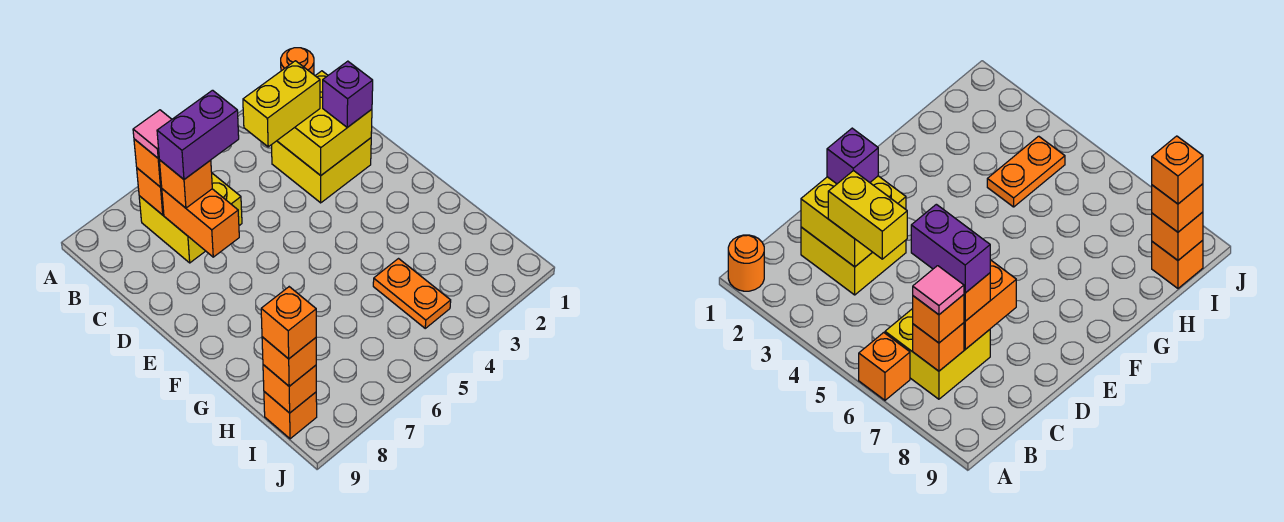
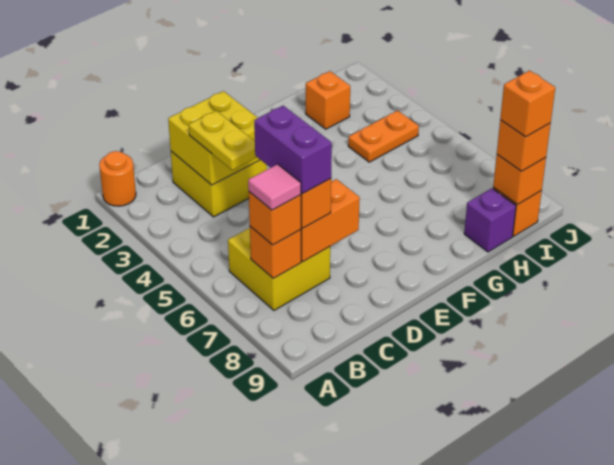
orange brick A6 level 1 -> orange brick H2 level 1
yellow brick C3:C4 level 3 -> yellow plate C3:C4 level 3
purple brick D2 level 3 -> purple brick H9 level 1

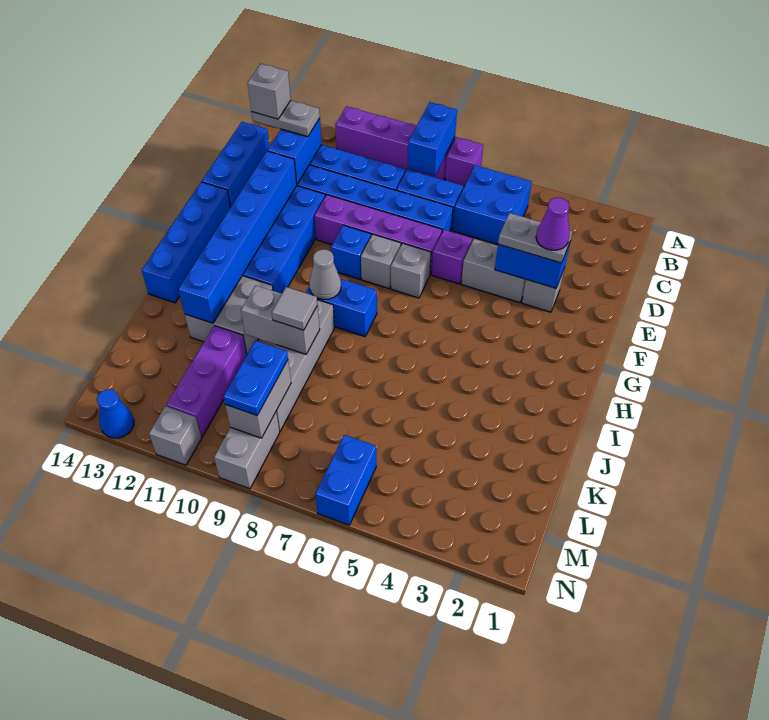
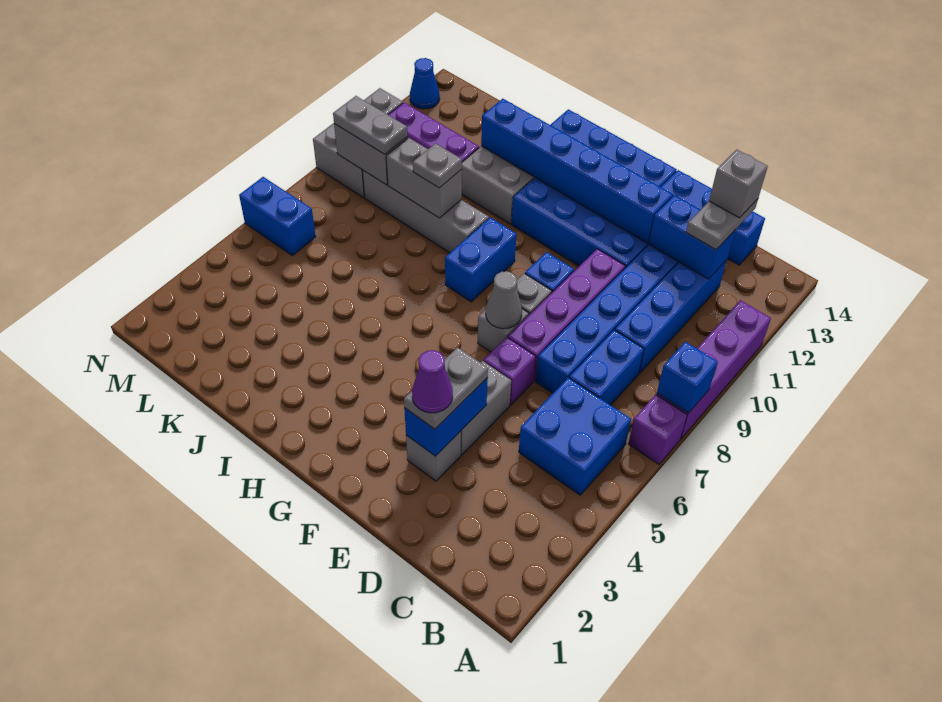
blue brick A8:B8 level 2 -> blue brick A8 level 2
grey cone H9 level 2 -> grey cone F7 level 2
grey brick J9:J10 level 2 -> grey brick J9:K9 level 2
grey tile J9 level 3 -> grey plate J9 level 3
blue plate L9:M9 level 3 -> grey plate L9:M9 level 3

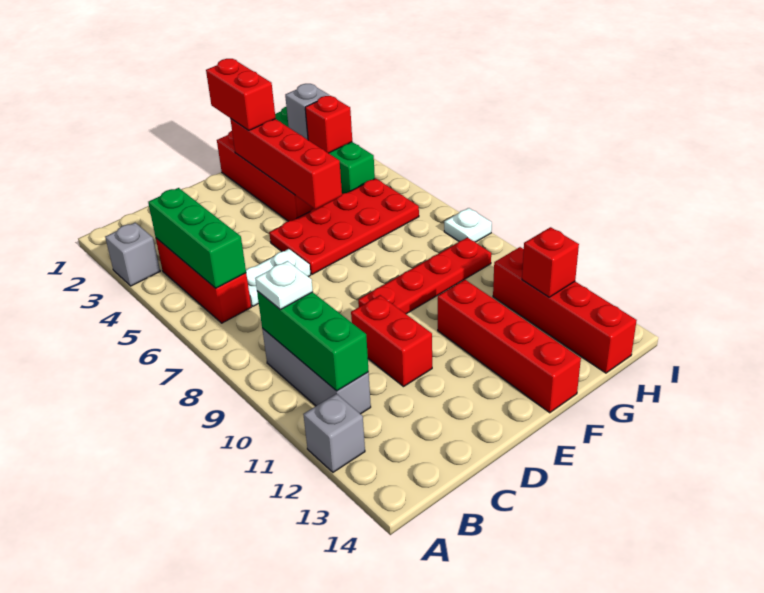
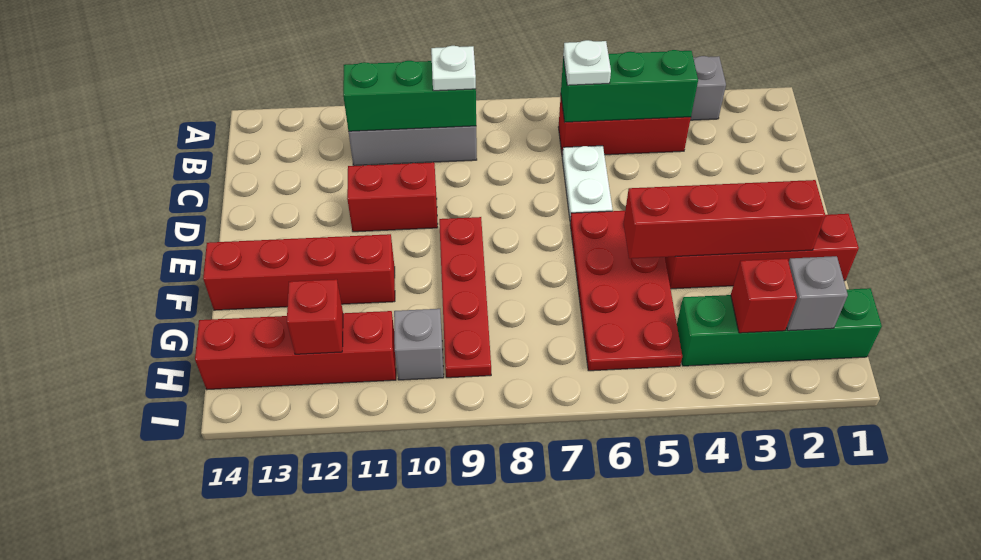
grey brick A12 level 1 -> grey brick H10 level 1
red brick F1:F2 level 3 -> none
white plate I8 level 1 -> white plate B6 level 3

------------------------------------------------

### Work request
The copy must begin with the line containing "grey brick J9:J10", end with the last line of the material, match each line exactly, and hold no pictures.

### Written solution
grey brick J9:J10 level 2 -> grey brick J9:K9 level 2
grey tile J9 level 3 -> grey plate J9 level 3
blue plate L9:M9 level 3 -> grey plate L9:M9 level 3

grey brick A12 level 1 -> grey brick H10 level 1
red brick F1:F2 level 3 -> none
white plate I8 level 1 -> white plate B6 level 3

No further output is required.